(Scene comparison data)
========================================================================
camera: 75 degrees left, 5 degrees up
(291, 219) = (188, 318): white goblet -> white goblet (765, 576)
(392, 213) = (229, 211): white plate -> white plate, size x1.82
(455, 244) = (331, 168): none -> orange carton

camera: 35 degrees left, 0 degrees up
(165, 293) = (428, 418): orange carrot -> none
========================================================================
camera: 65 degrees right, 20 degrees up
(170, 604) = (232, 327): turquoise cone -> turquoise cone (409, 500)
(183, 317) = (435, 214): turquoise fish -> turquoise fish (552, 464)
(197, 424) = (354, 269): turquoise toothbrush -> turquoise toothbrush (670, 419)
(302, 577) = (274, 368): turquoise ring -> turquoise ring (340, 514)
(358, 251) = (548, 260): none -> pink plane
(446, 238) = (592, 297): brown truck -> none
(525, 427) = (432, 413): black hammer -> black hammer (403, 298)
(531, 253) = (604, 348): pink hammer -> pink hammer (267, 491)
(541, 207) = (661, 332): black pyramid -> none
========================================================================
__WHAT THE TASK ASKS__. What you give back should be only the lines of the records above, starting at the line with "camera: 75 degrees left, 5 degrees up" and ending at the line with "(165, 293) = (428, 418): orange", restated word for word.

__RESULT OF THE EXERCISE__.
camera: 75 degrees left, 5 degrees up
(291, 219) = (188, 318): white goblet -> white goblet (765, 576)
(392, 213) = (229, 211): white plate -> white plate, size x1.82
(455, 244) = (331, 168): none -> orange carton

camera: 35 degrees left, 0 degrees up
(165, 293) = (428, 418): orange carrot -> none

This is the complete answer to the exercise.